= Beginning of Section =
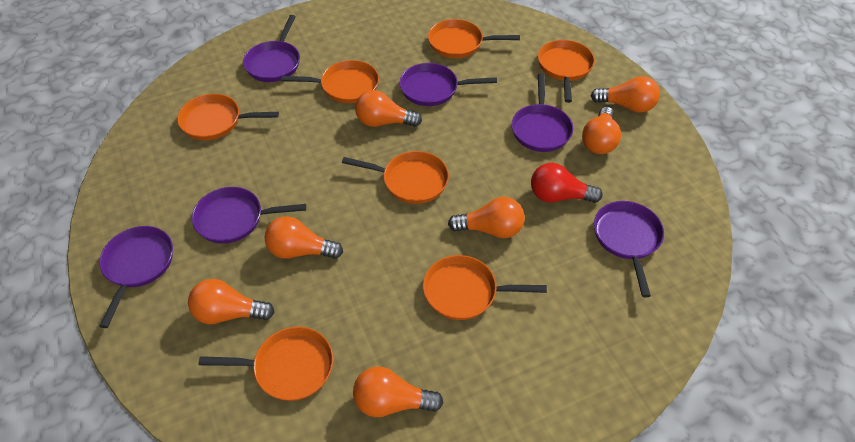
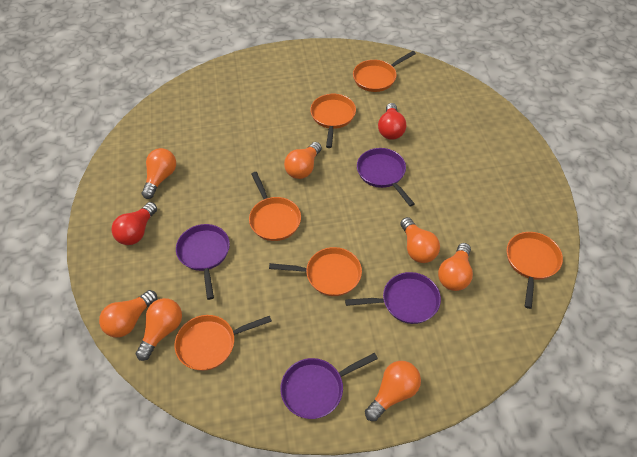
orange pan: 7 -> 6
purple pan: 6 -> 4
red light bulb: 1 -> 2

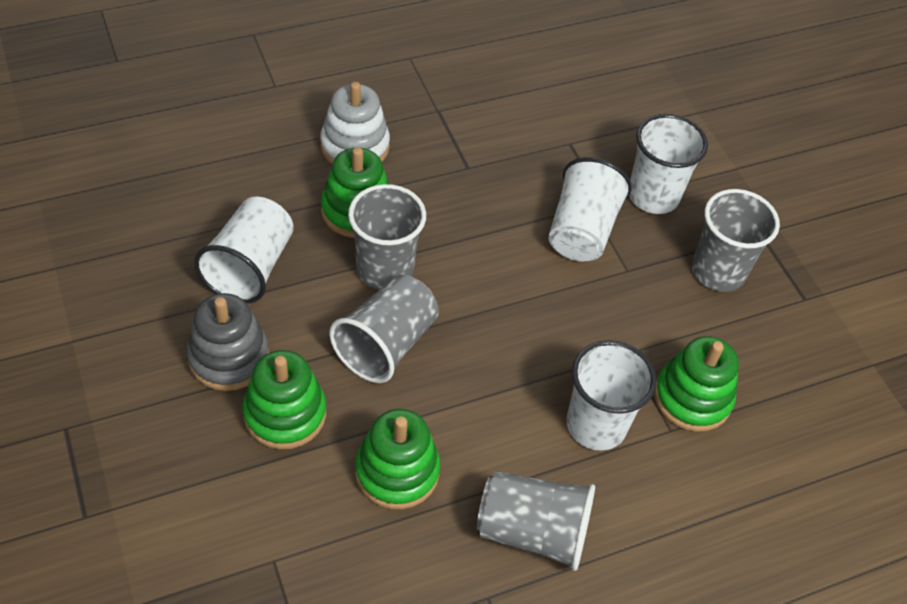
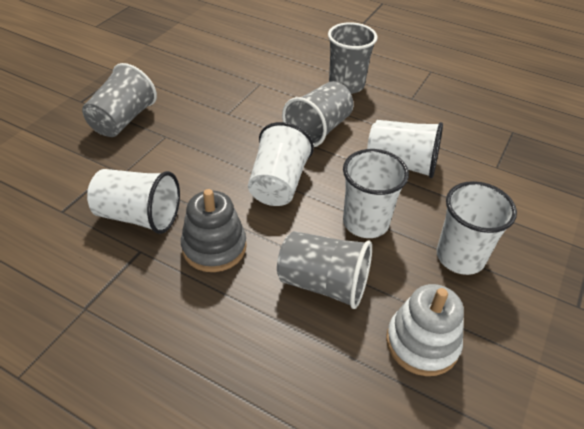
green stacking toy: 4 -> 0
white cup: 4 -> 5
= End of Section =
■ **Work instruction**: Retype each of the entries above exactly as it appears, with no pictures.

■ **Response to the task**:
orange pan: 7 -> 6
purple pan: 6 -> 4
red light bulb: 1 -> 2

green stacking toy: 4 -> 0
white cup: 4 -> 5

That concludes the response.